• GOAL OF THE EXERCISE
Among the entries below, how many lines include the string "tile"? Answer with only the number.

• DATA PROVIDED
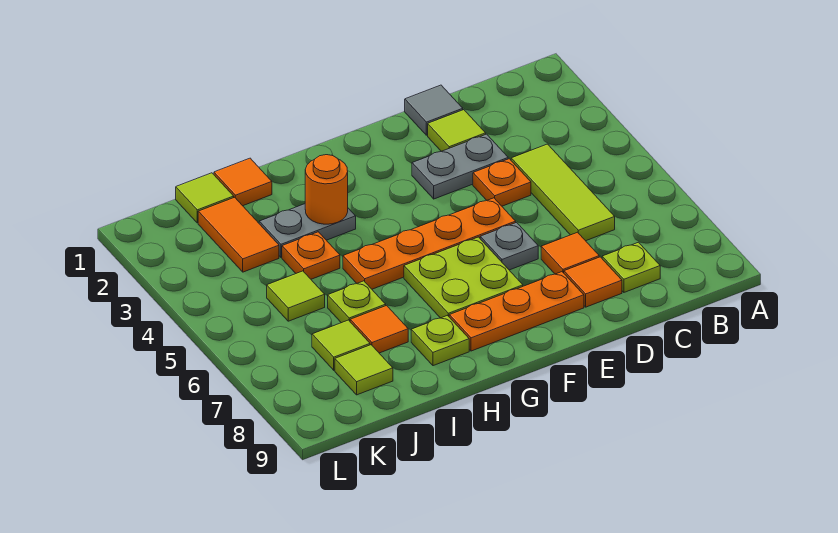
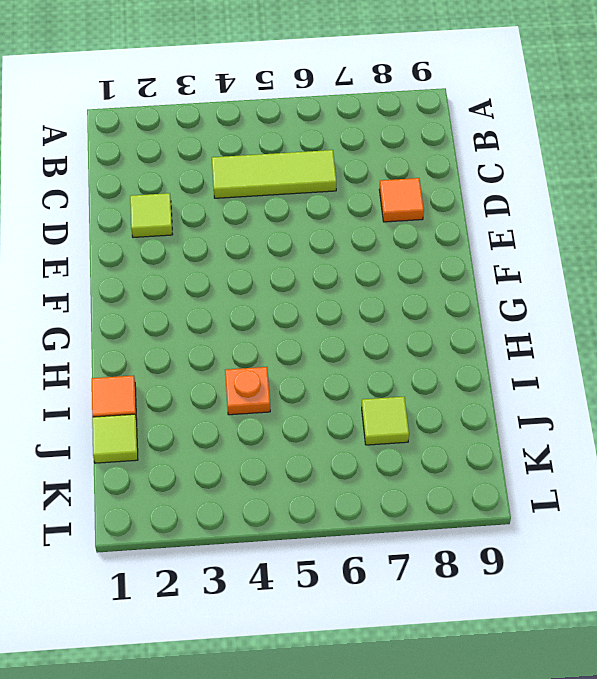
none -> lime 1x1 plate [602,242,660,292]
none -> grey 1x1 tile [405,85,463,135]
none -> grey 1x2 plate [412,134,508,199]

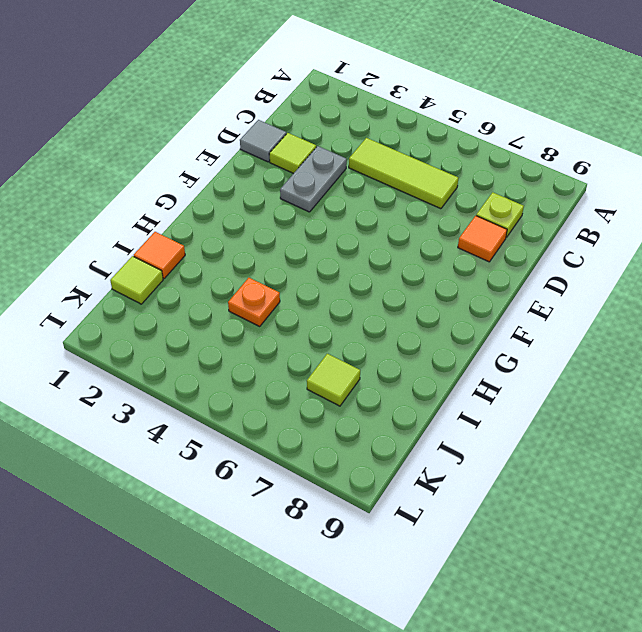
none -> orange 1x1 plate [473,159,531,206]
none -> orange 1x1 tile [541,232,599,274]
none -> orange 1x4 plate [343,198,516,289]

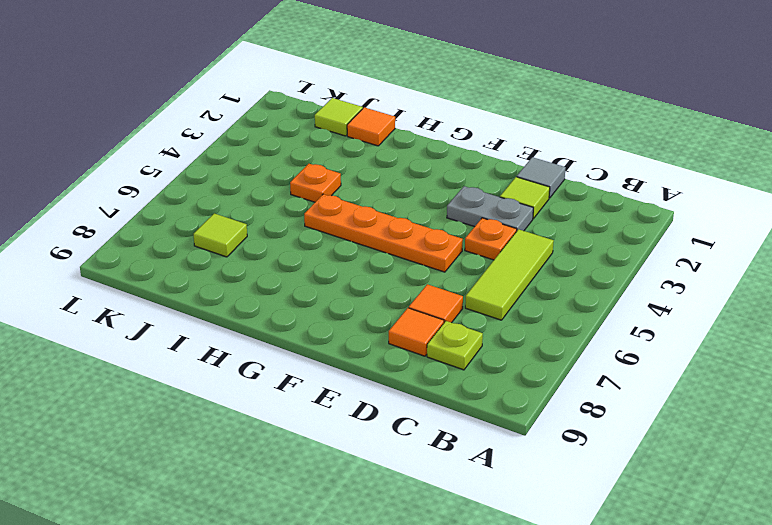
none -> grey 1x1 plate [480,223,538,270]
none -> orange 1x3 plate [449,272,584,351]
none -> lime 2x2 plate [404,237,523,318]

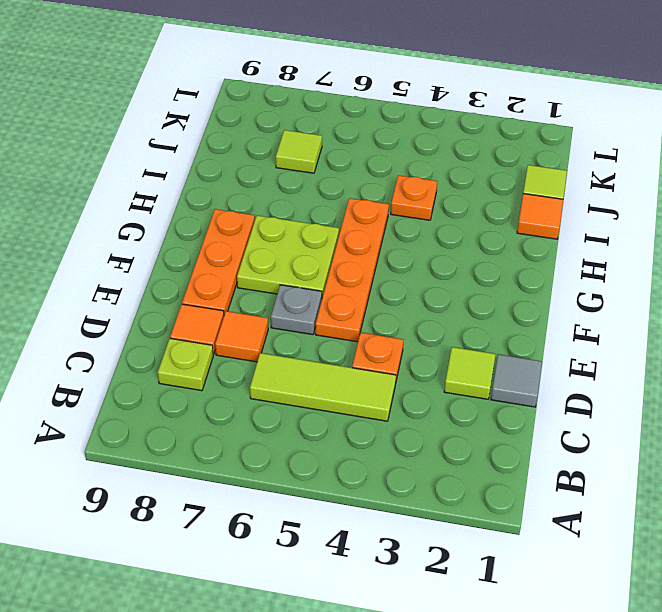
none -> grey 1x2 plate [412,134,508,199]
none -> grey 1x2 plate [259,204,356,258]
none -> lime 1x1 plate [411,316,469,366]

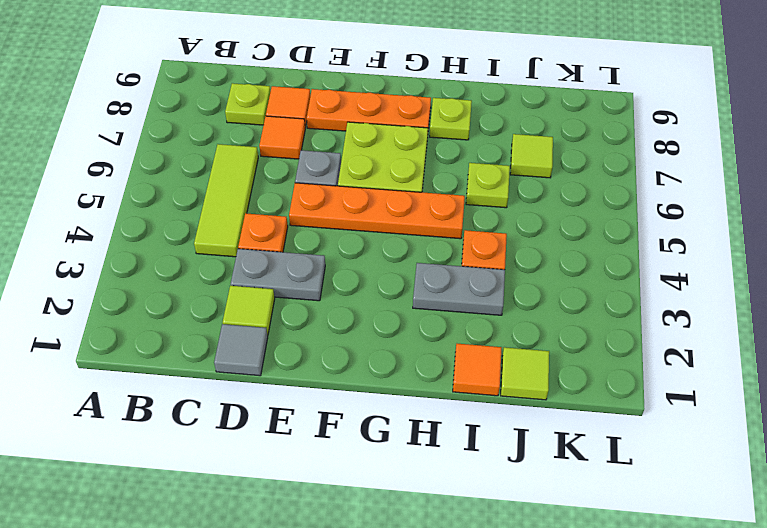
none -> orange 1x1 tile [350,306,408,353]
none -> orange 1x2 tile [198,197,279,272]
none -> lime 1x1 tile [267,271,325,321]

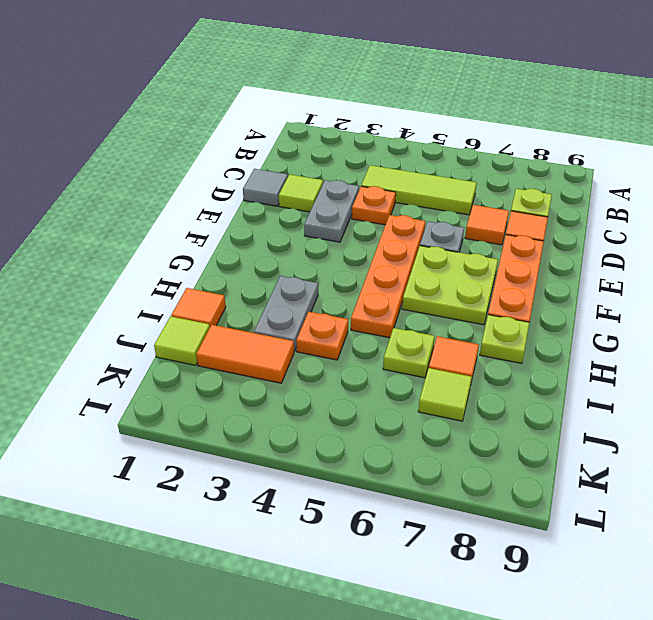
none -> lime 1x1 tile [267,271,325,321]
none -> lime 1x1 tile [335,345,393,395]
none -> orange 1x1 round brick [305,155,348,224]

• ANSWER SECTION
7